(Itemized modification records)
*** Block opens ***

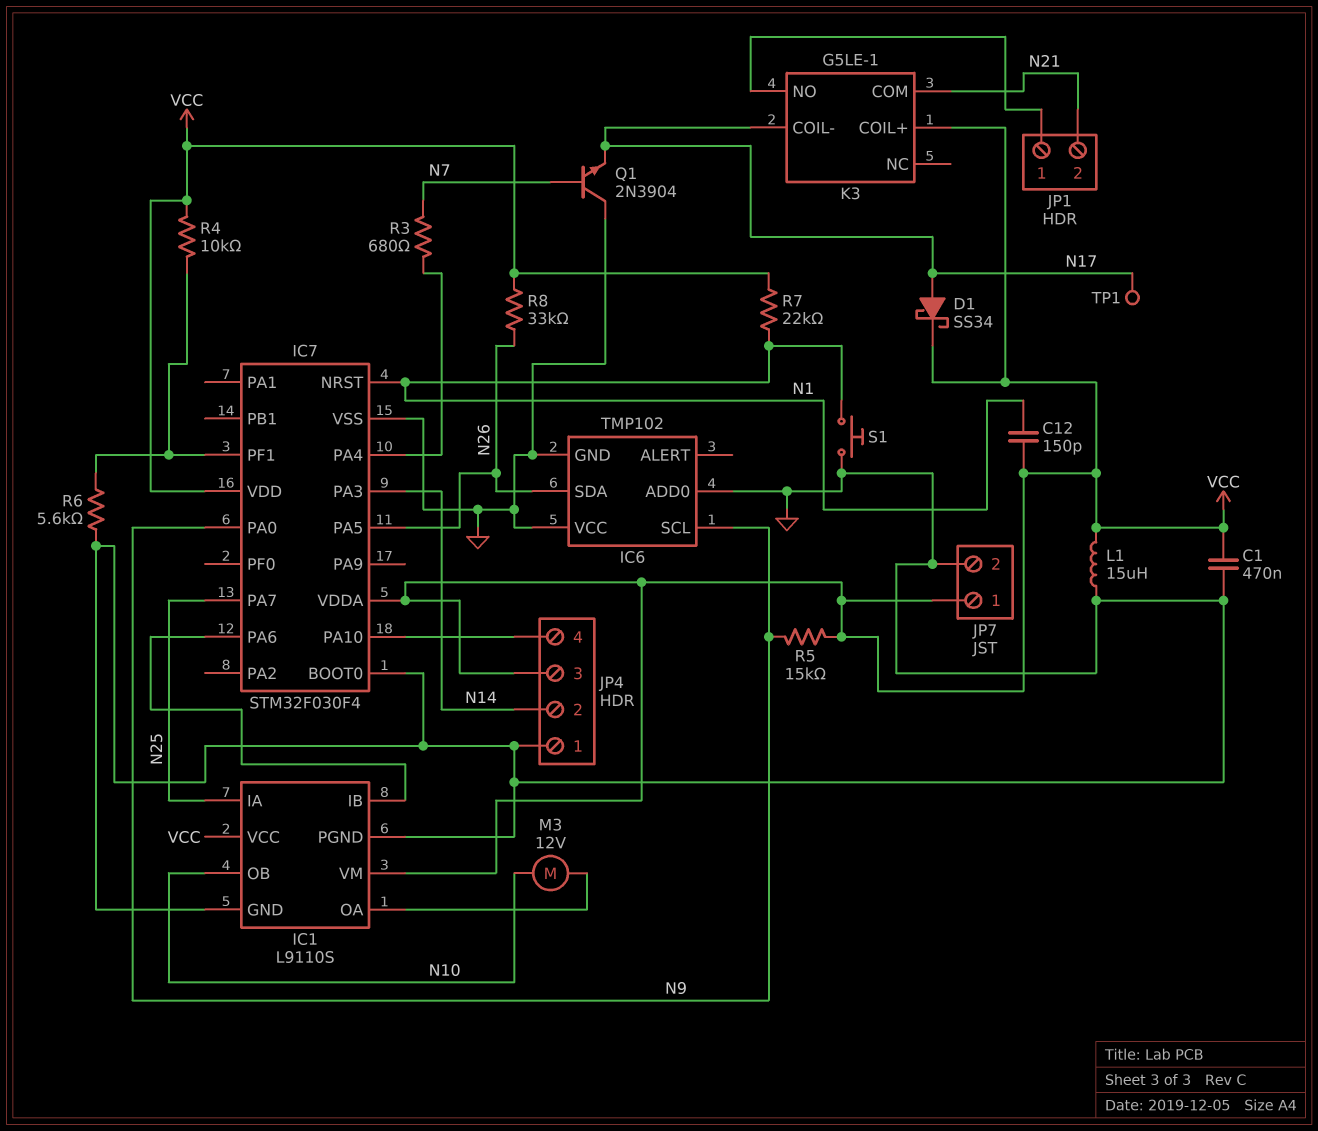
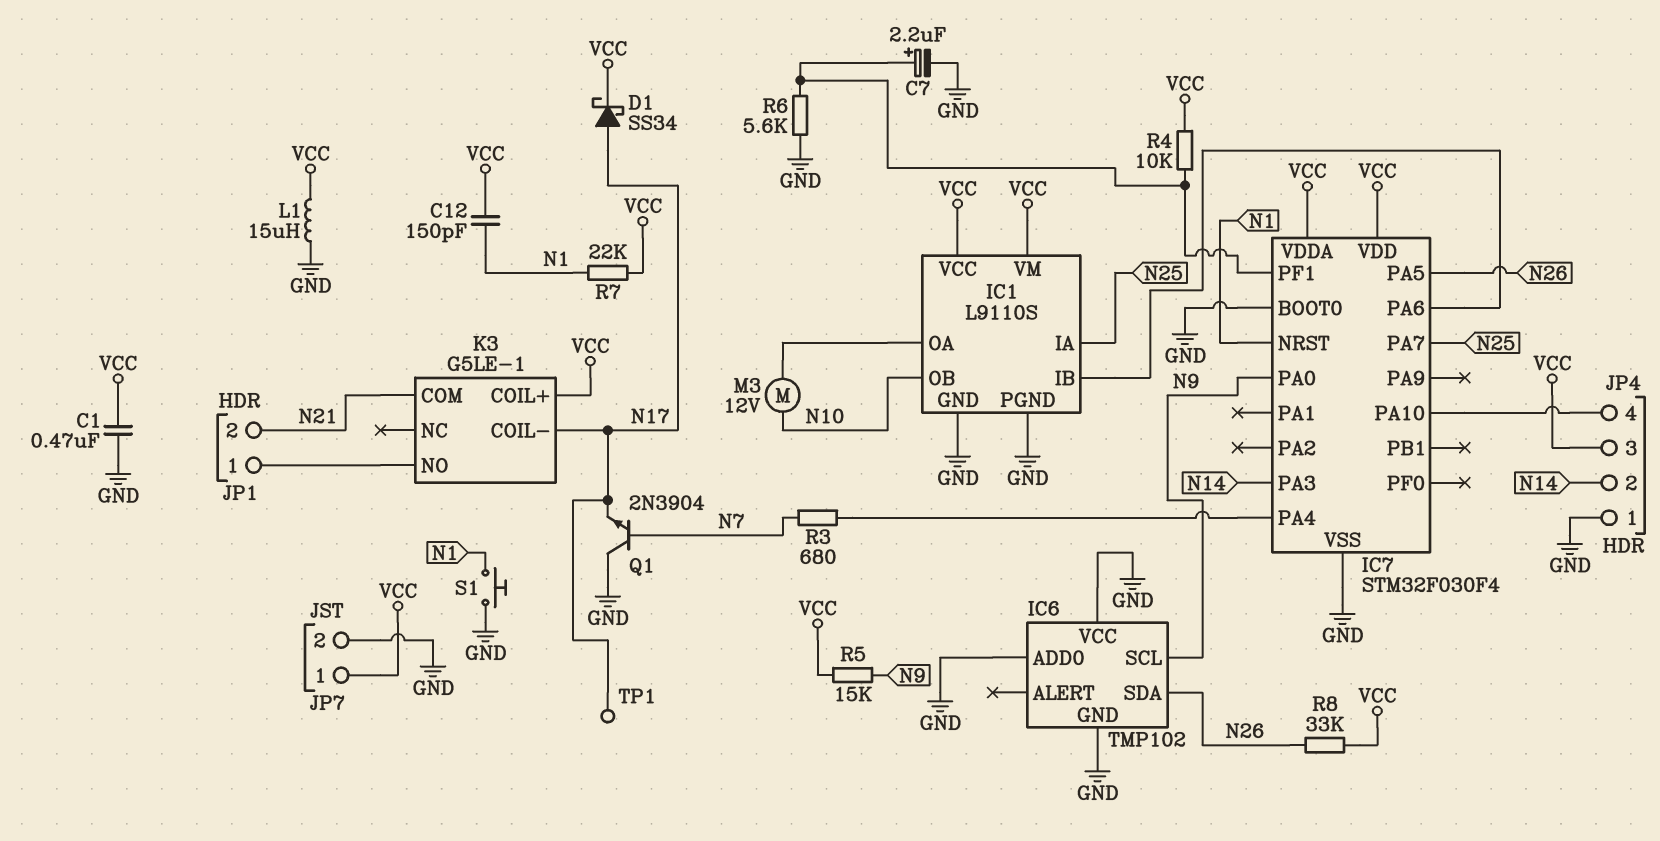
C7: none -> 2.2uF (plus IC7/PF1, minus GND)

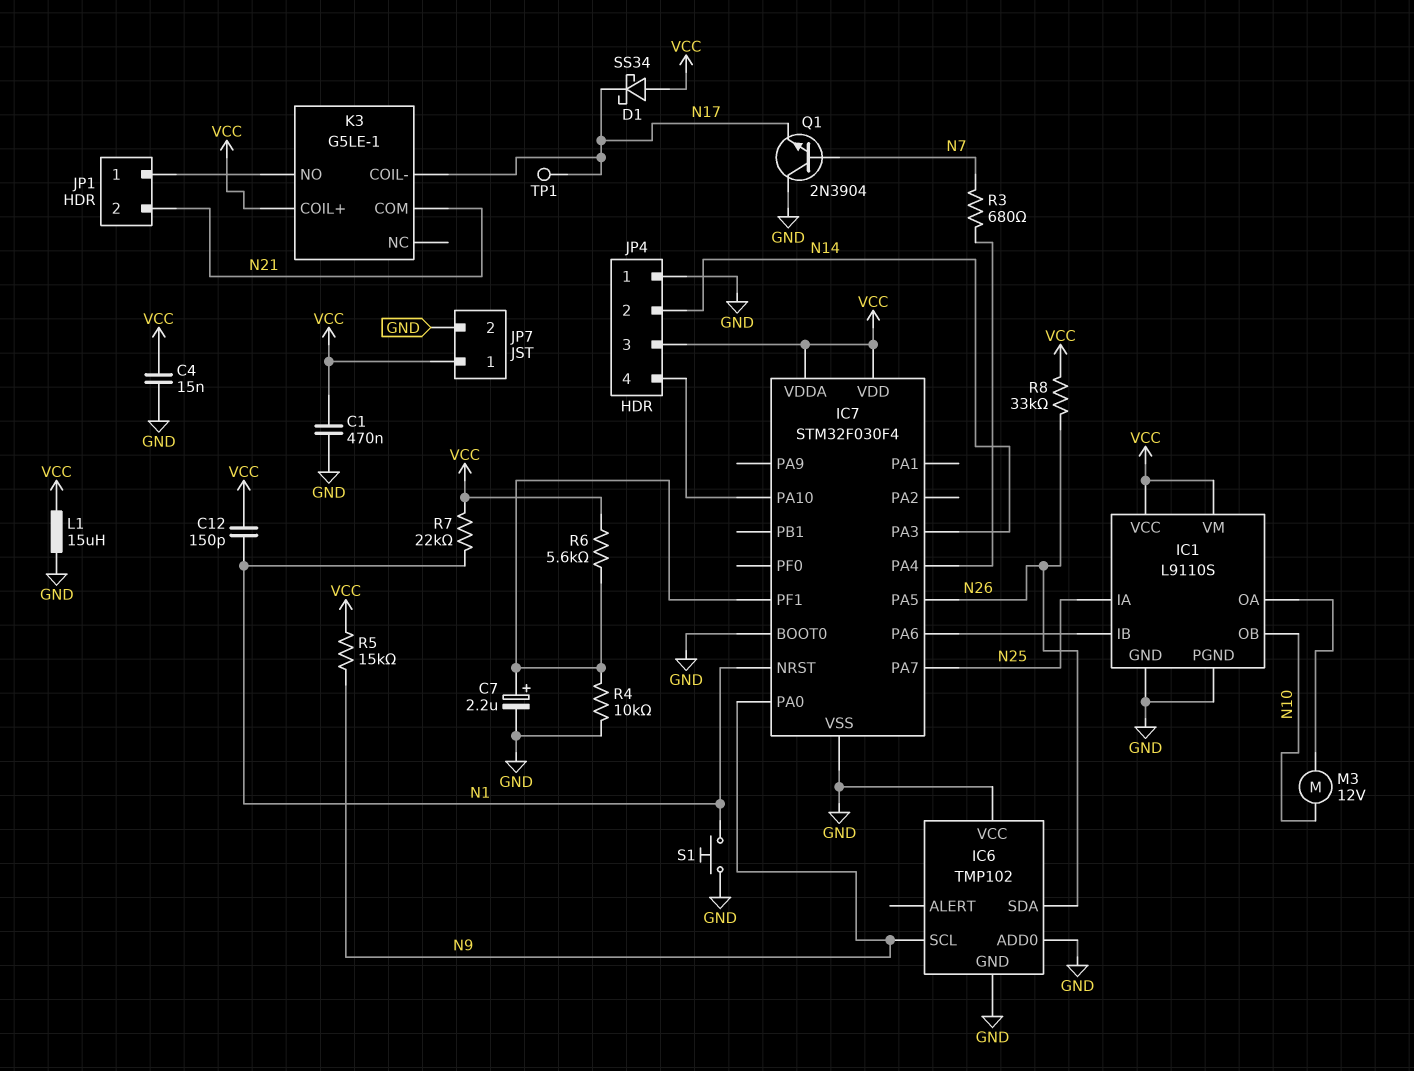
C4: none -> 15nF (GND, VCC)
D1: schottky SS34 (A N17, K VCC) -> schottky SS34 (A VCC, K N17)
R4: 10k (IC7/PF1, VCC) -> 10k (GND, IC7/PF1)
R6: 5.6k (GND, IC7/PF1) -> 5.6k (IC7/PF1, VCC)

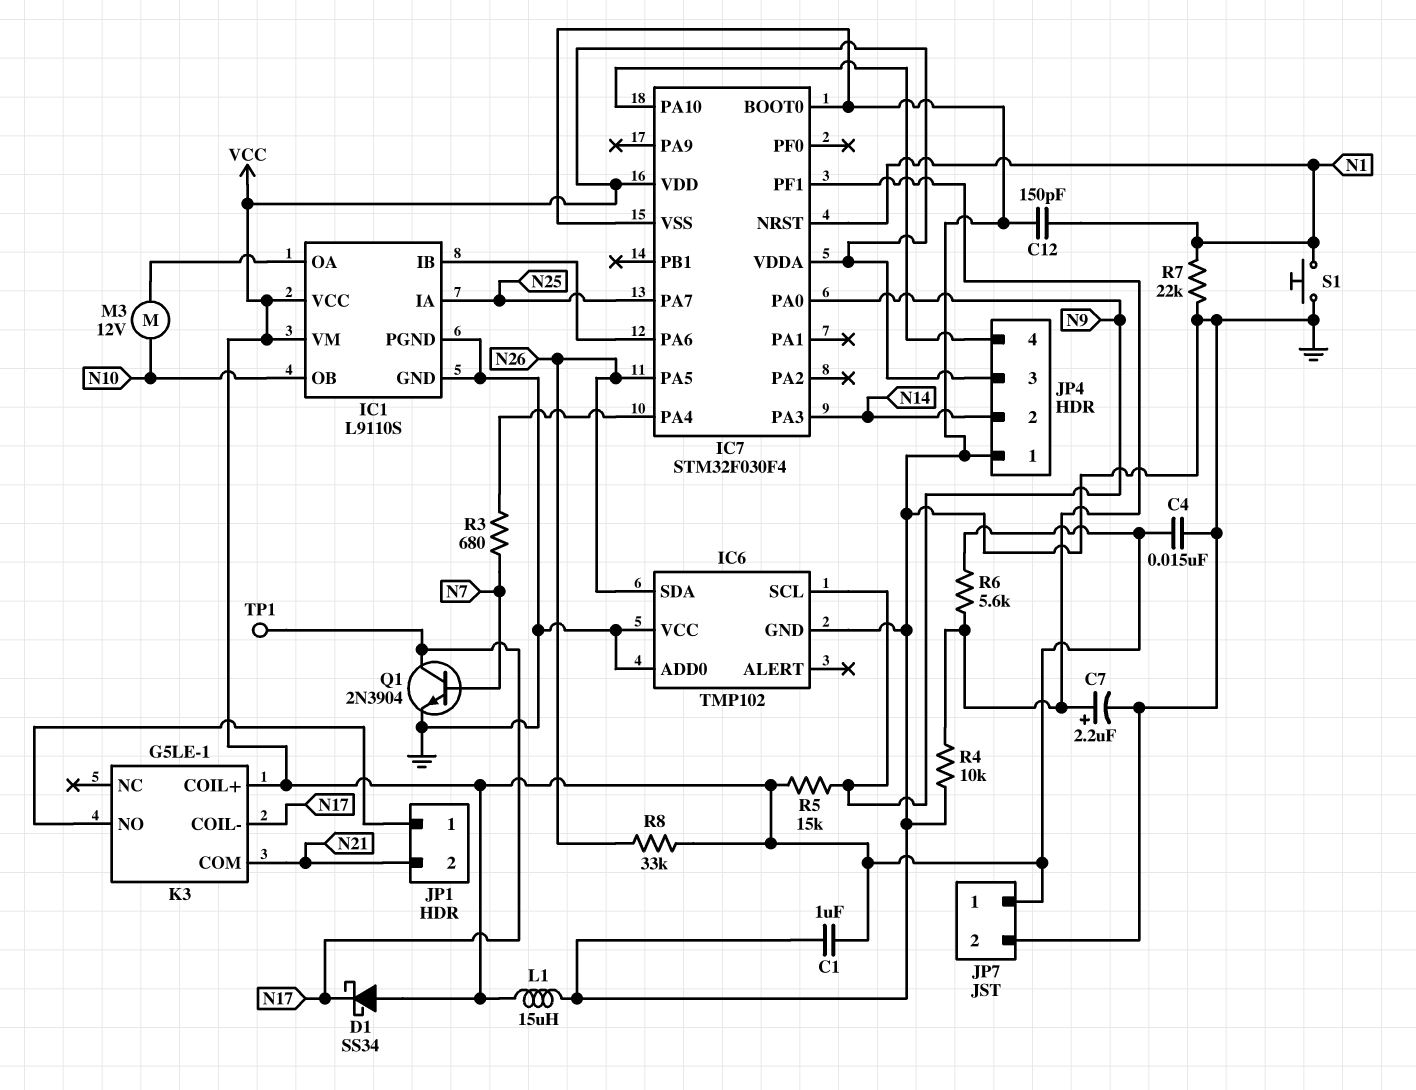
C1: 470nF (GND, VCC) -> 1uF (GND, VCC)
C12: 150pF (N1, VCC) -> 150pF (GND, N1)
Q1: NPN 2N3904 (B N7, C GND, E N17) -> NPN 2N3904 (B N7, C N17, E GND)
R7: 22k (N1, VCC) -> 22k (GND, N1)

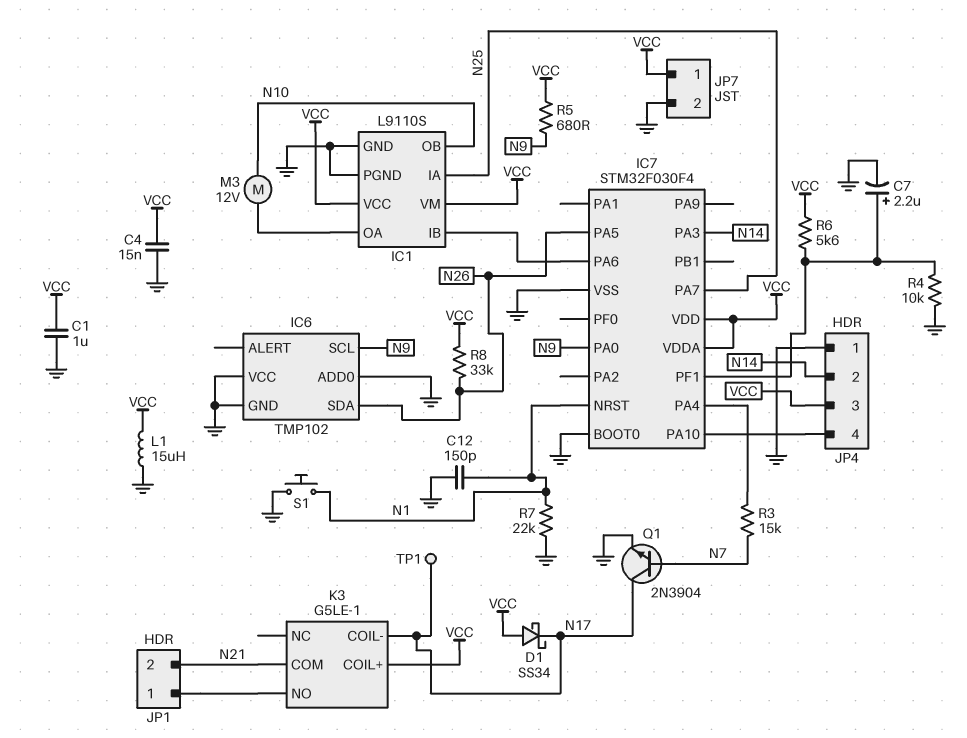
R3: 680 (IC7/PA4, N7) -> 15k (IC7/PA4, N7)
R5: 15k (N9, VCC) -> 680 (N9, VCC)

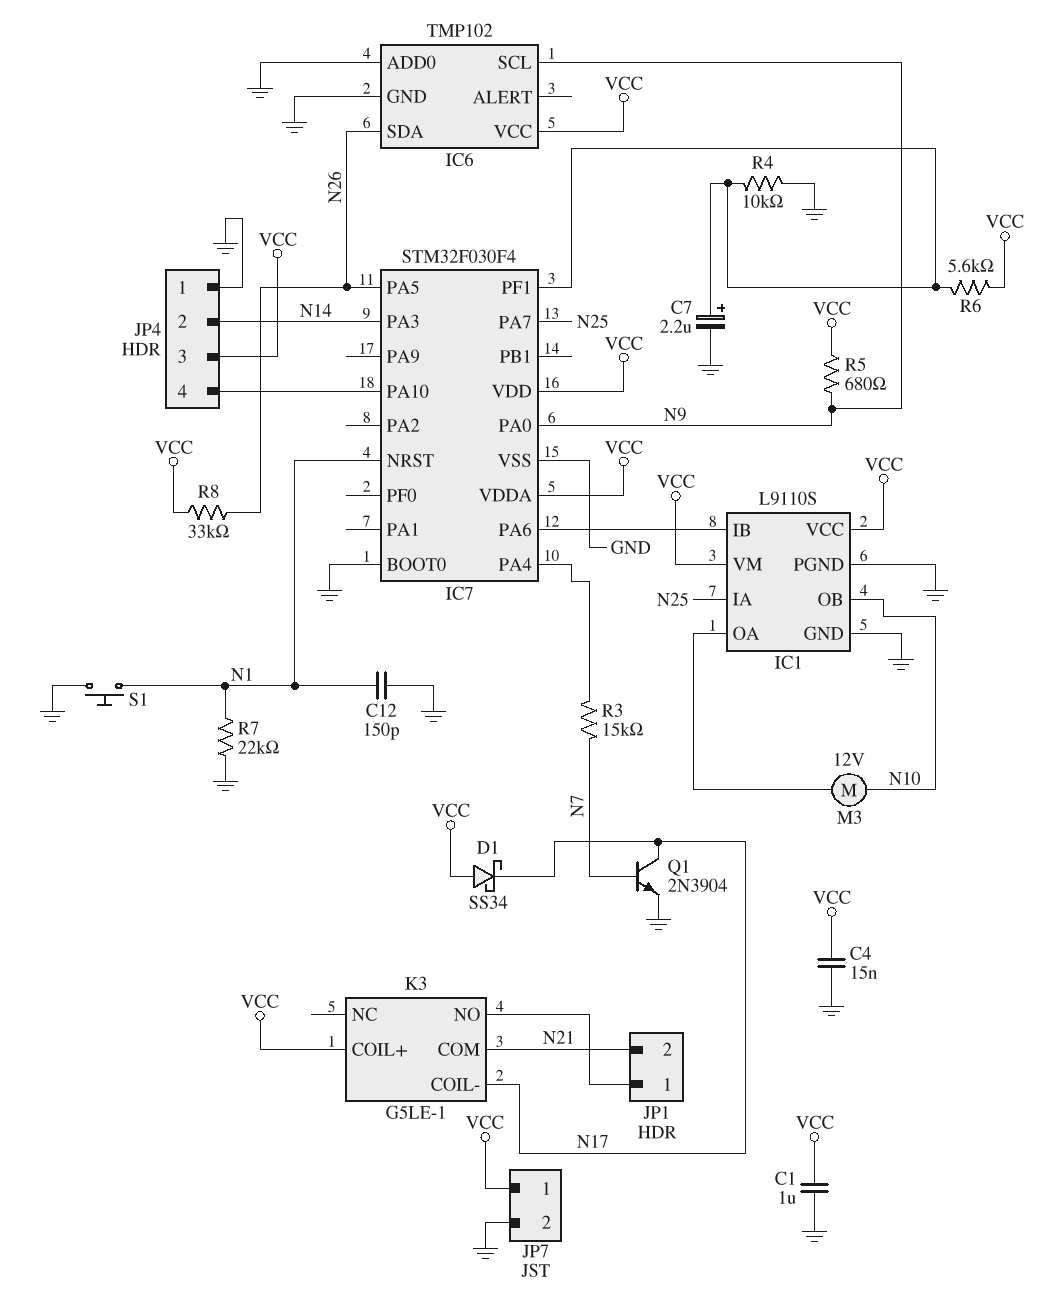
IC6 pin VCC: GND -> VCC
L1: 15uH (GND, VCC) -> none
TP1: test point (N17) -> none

*** Block closes ***

**Work to complete**
Word for word, repeat the line holding "IC6 pin VCC: GND -> VCC" and all lines after it through the end of the entries above.

**Task answer**
IC6 pin VCC: GND -> VCC
L1: 15uH (GND, VCC) -> none
TP1: test point (N17) -> none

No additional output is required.